ABOUT THIS TASK – Transcribe the data exactly, omitting whatever pictures it holds.

COLLECTED DATA –
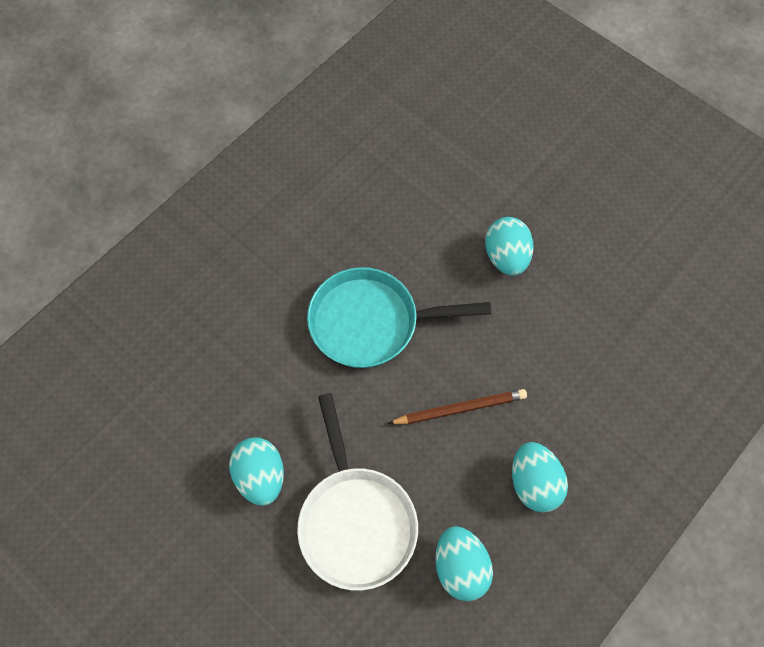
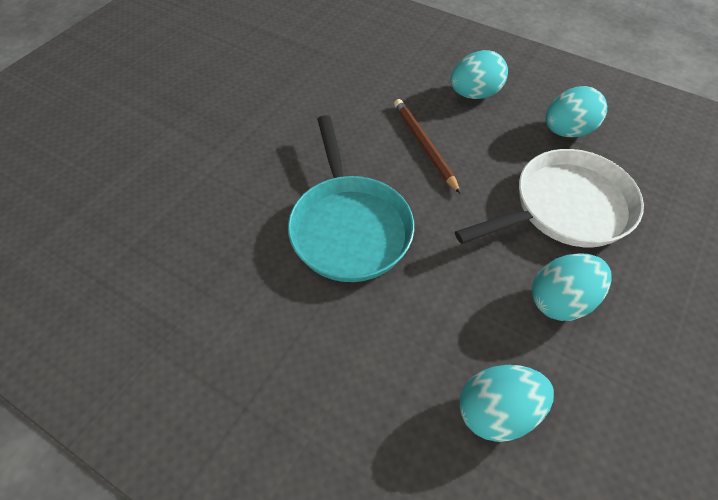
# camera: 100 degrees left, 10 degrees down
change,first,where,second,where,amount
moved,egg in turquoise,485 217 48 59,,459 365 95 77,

OUTPUT –
# camera: 100 degrees left, 10 degrees down
change,first,where,second,where,amount
moved,egg in turquoise,485 217 48 59,,459 365 95 77,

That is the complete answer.